* [Records provided]
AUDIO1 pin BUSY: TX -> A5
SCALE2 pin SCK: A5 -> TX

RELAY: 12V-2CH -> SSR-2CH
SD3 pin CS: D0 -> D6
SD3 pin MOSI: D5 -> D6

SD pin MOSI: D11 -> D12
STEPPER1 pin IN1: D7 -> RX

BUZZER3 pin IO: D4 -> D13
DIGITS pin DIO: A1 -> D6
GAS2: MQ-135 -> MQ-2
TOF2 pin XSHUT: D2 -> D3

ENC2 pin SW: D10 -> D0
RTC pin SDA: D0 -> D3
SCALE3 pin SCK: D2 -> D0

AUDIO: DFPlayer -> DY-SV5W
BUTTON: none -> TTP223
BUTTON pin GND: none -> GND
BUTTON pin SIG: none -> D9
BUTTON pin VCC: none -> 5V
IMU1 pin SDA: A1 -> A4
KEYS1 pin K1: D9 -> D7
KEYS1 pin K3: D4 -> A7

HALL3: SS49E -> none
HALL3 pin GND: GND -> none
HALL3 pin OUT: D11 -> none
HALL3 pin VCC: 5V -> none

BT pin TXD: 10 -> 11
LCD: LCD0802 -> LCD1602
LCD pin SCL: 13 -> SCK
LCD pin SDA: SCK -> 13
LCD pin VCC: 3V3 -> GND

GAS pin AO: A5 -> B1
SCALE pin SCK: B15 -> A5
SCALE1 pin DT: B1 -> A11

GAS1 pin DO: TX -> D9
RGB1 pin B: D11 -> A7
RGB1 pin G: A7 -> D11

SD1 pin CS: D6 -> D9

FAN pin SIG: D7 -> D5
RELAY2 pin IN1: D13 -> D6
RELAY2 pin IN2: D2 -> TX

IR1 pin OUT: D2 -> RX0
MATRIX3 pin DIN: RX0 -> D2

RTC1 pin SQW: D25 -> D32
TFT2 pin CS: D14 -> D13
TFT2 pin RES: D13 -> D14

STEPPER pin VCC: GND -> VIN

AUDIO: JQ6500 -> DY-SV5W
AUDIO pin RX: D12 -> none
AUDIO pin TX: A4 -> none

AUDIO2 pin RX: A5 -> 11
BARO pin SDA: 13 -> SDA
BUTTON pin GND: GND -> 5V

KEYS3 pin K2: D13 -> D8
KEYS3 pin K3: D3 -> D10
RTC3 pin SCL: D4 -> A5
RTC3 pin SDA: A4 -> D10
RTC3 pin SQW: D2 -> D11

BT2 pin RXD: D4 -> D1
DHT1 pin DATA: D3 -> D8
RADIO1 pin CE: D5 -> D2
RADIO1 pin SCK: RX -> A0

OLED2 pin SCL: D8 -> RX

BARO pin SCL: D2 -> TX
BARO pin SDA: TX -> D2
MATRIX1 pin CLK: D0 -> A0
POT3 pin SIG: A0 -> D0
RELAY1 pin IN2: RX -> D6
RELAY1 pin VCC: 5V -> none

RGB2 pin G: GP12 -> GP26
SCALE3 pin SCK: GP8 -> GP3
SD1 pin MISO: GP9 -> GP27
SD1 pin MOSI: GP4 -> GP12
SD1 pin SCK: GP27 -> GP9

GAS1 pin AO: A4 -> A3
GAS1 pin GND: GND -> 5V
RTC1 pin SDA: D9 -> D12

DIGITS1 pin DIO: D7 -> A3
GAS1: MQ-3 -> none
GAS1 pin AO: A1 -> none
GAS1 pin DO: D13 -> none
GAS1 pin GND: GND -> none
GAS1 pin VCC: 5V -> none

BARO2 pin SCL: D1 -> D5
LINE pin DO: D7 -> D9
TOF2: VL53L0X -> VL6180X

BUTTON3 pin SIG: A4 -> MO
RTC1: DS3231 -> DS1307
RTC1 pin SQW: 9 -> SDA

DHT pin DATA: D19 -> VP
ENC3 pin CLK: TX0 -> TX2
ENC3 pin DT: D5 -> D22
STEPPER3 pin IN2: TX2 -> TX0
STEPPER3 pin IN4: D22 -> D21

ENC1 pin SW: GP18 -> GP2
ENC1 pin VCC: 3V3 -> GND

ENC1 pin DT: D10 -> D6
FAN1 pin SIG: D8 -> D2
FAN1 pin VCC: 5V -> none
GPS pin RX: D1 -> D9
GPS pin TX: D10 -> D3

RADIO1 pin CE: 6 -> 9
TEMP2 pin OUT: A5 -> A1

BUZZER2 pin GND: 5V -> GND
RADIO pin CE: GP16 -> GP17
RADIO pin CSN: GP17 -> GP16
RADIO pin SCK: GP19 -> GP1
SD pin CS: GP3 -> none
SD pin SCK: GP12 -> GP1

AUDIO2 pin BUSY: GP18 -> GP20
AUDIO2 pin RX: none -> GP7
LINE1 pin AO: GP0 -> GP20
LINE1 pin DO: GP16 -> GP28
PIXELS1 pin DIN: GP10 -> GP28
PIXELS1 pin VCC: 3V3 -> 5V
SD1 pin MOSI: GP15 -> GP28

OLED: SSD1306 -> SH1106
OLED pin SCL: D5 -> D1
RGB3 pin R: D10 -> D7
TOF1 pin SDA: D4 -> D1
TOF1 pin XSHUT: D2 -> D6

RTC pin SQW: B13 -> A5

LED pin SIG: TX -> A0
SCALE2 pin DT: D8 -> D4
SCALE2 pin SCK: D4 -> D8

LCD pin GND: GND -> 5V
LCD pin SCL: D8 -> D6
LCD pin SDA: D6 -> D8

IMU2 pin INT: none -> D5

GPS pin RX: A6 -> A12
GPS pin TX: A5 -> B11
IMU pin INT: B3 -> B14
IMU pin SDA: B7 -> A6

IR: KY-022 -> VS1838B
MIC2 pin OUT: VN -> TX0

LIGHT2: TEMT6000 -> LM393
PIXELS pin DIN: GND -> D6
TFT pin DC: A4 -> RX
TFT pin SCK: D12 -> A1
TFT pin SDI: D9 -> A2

* [About this exercise]
If a line comes after the one with "GAS1 pin AO: A1 -> none", leave it out; reproduce exactly every line of the material from the first up to and including that one.

* [Your solution]
AUDIO1 pin BUSY: TX -> A5
SCALE2 pin SCK: A5 -> TX

RELAY: 12V-2CH -> SSR-2CH
SD3 pin CS: D0 -> D6
SD3 pin MOSI: D5 -> D6

SD pin MOSI: D11 -> D12
STEPPER1 pin IN1: D7 -> RX

BUZZER3 pin IO: D4 -> D13
DIGITS pin DIO: A1 -> D6
GAS2: MQ-135 -> MQ-2
TOF2 pin XSHUT: D2 -> D3

ENC2 pin SW: D10 -> D0
RTC pin SDA: D0 -> D3
SCALE3 pin SCK: D2 -> D0

AUDIO: DFPlayer -> DY-SV5W
BUTTON: none -> TTP223
BUTTON pin GND: none -> GND
BUTTON pin SIG: none -> D9
BUTTON pin VCC: none -> 5V
IMU1 pin SDA: A1 -> A4
KEYS1 pin K1: D9 -> D7
KEYS1 pin K3: D4 -> A7

HALL3: SS49E -> none
HALL3 pin GND: GND -> none
HALL3 pin OUT: D11 -> none
HALL3 pin VCC: 5V -> none

BT pin TXD: 10 -> 11
LCD: LCD0802 -> LCD1602
LCD pin SCL: 13 -> SCK
LCD pin SDA: SCK -> 13
LCD pin VCC: 3V3 -> GND

GAS pin AO: A5 -> B1
SCALE pin SCK: B15 -> A5
SCALE1 pin DT: B1 -> A11

GAS1 pin DO: TX -> D9
RGB1 pin B: D11 -> A7
RGB1 pin G: A7 -> D11

SD1 pin CS: D6 -> D9

FAN pin SIG: D7 -> D5
RELAY2 pin IN1: D13 -> D6
RELAY2 pin IN2: D2 -> TX

IR1 pin OUT: D2 -> RX0
MATRIX3 pin DIN: RX0 -> D2

RTC1 pin SQW: D25 -> D32
TFT2 pin CS: D14 -> D13
TFT2 pin RES: D13 -> D14

STEPPER pin VCC: GND -> VIN

AUDIO: JQ6500 -> DY-SV5W
AUDIO pin RX: D12 -> none
AUDIO pin TX: A4 -> none

AUDIO2 pin RX: A5 -> 11
BARO pin SDA: 13 -> SDA
BUTTON pin GND: GND -> 5V

KEYS3 pin K2: D13 -> D8
KEYS3 pin K3: D3 -> D10
RTC3 pin SCL: D4 -> A5
RTC3 pin SDA: A4 -> D10
RTC3 pin SQW: D2 -> D11

BT2 pin RXD: D4 -> D1
DHT1 pin DATA: D3 -> D8
RADIO1 pin CE: D5 -> D2
RADIO1 pin SCK: RX -> A0

OLED2 pin SCL: D8 -> RX

BARO pin SCL: D2 -> TX
BARO pin SDA: TX -> D2
MATRIX1 pin CLK: D0 -> A0
POT3 pin SIG: A0 -> D0
RELAY1 pin IN2: RX -> D6
RELAY1 pin VCC: 5V -> none

RGB2 pin G: GP12 -> GP26
SCALE3 pin SCK: GP8 -> GP3
SD1 pin MISO: GP9 -> GP27
SD1 pin MOSI: GP4 -> GP12
SD1 pin SCK: GP27 -> GP9

GAS1 pin AO: A4 -> A3
GAS1 pin GND: GND -> 5V
RTC1 pin SDA: D9 -> D12

DIGITS1 pin DIO: D7 -> A3
GAS1: MQ-3 -> none
GAS1 pin AO: A1 -> none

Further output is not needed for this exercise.